───── Dati di lavoro ─────

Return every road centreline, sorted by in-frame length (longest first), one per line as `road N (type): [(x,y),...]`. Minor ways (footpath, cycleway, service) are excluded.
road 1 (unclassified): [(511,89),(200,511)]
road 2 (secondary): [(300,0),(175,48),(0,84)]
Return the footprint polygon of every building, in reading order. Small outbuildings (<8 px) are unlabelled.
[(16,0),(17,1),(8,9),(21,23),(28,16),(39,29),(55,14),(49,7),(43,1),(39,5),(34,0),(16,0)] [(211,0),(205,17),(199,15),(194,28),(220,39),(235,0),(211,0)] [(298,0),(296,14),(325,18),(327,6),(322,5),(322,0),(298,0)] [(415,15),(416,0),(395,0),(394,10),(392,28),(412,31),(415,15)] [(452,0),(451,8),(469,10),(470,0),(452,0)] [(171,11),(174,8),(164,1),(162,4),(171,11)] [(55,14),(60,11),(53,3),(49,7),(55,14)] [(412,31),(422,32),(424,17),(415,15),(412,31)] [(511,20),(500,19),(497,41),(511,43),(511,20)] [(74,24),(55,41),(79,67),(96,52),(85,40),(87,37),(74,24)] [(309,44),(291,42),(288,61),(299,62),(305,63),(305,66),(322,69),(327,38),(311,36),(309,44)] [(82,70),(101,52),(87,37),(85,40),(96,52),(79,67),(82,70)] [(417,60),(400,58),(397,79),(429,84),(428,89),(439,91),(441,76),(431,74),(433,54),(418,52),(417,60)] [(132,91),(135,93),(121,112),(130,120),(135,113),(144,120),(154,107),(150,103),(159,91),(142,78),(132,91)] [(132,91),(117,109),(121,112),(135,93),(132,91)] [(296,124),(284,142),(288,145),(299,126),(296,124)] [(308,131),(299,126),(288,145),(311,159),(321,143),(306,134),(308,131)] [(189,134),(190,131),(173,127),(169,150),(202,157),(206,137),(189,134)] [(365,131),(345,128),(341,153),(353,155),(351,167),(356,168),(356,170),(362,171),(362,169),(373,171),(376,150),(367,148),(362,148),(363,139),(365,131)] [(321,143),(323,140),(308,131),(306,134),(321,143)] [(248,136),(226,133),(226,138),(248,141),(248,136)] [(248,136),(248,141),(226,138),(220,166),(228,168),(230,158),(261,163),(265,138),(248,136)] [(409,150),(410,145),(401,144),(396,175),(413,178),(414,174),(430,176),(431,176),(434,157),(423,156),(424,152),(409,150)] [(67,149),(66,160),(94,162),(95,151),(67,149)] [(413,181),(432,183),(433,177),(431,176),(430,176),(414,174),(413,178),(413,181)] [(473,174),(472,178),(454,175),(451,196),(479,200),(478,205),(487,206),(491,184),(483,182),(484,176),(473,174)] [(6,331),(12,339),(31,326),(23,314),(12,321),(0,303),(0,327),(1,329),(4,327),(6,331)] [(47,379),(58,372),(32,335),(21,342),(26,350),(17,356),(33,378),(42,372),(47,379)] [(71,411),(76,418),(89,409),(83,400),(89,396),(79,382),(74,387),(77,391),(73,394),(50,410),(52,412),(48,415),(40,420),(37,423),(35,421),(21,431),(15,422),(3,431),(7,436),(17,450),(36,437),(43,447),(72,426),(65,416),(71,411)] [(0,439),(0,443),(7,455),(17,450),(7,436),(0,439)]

─────

#### Da fare:
Puoi riscrivere le righe dall'inizio fino a quella che contiene "Return the footprint", entrambe incluse, cambiando "every" in "each" e lasciando invariato tutto il resto?

#### In risposta:
Return each road centreline, sorted by in-frame length (longest first), one per line as `road N (type): [(x,y),...]`. Minor ways (footpath, cycleway, service) are excluded.
road 1 (unclassified): [(511,89),(200,511)]
road 2 (secondary): [(300,0),(175,48),(0,84)]
Return the footprint polygon of each building, in reading order. Small outbuildings (<8 px) are unlabelled.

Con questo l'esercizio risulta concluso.